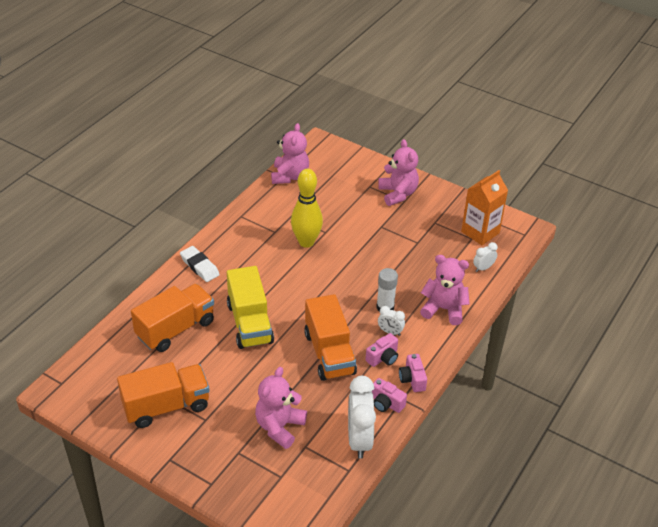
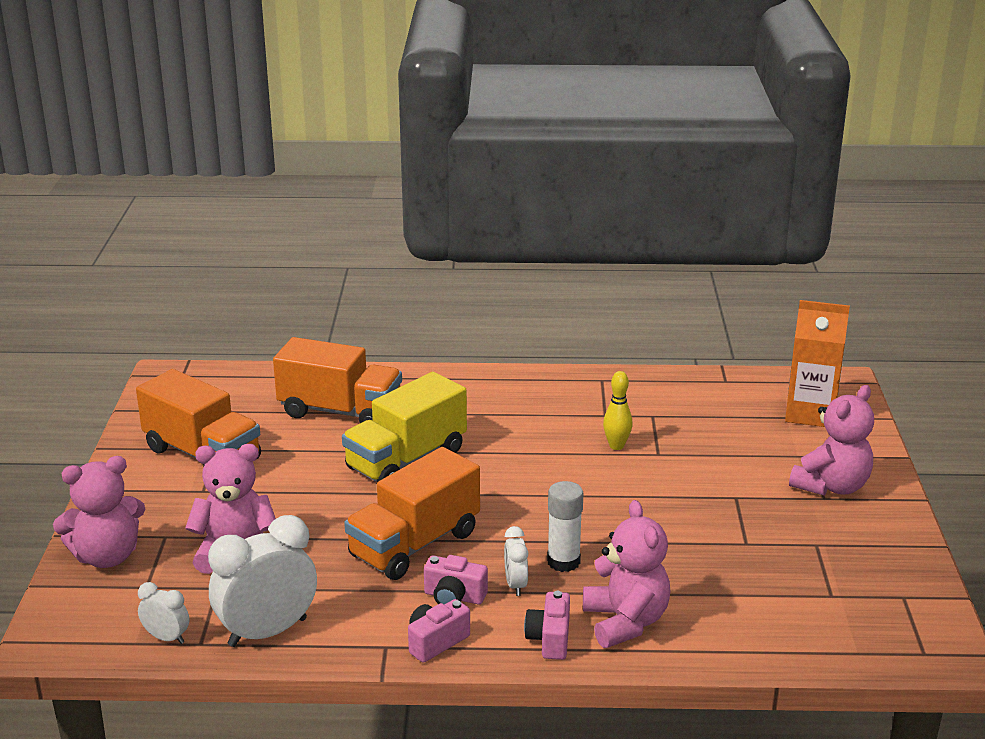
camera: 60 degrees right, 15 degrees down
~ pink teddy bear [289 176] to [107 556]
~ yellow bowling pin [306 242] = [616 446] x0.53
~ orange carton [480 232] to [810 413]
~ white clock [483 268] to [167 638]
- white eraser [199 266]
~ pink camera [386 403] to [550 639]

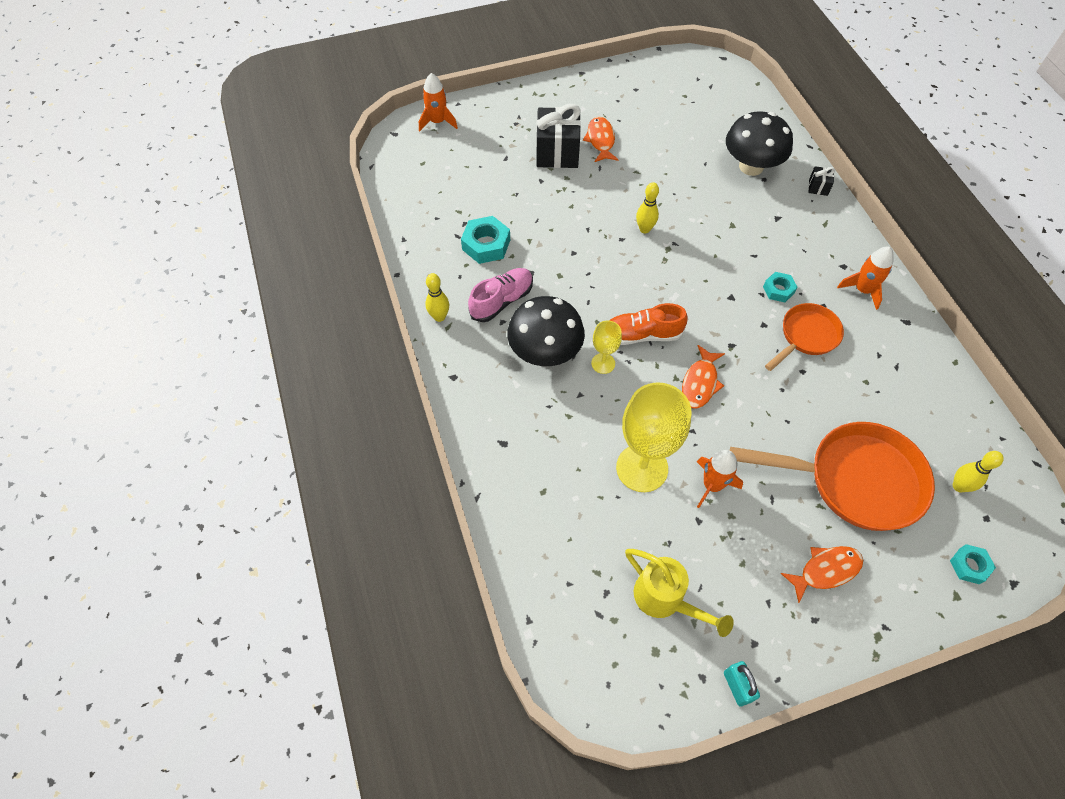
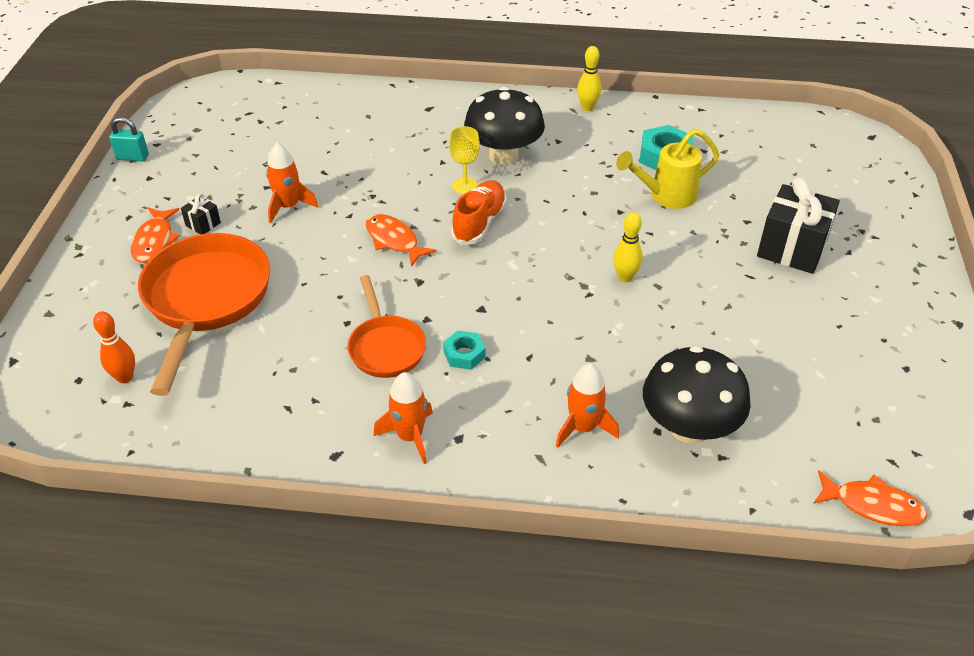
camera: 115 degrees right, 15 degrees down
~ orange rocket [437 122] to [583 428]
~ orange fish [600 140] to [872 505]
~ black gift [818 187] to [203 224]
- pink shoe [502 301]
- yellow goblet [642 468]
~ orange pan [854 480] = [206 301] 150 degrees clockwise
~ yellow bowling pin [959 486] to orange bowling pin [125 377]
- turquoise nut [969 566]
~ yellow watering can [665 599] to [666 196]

==

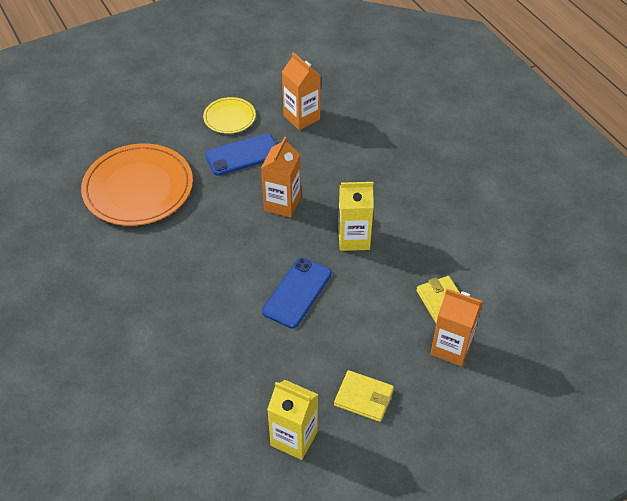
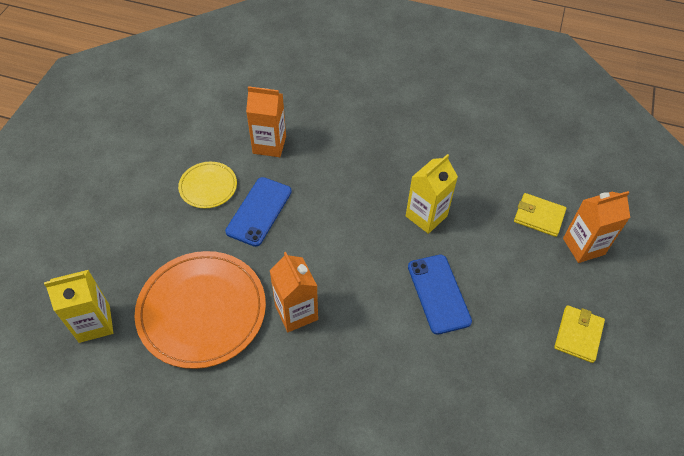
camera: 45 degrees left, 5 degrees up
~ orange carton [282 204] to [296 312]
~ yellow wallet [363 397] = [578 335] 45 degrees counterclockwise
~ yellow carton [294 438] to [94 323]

Task to complete. Beginning with the line containing "camera: 60 degrees right, 15 degrees down" and ending with the line containing "- white eraser [199 266]", extract those lines exactly from the listing above, and only those.

Output of the exercise.
camera: 60 degrees right, 15 degrees down
~ pink teddy bear [289 176] to [107 556]
~ yellow bowling pin [306 242] = [616 446] x0.53
~ orange carton [480 232] to [810 413]
~ white clock [483 268] to [167 638]
- white eraser [199 266]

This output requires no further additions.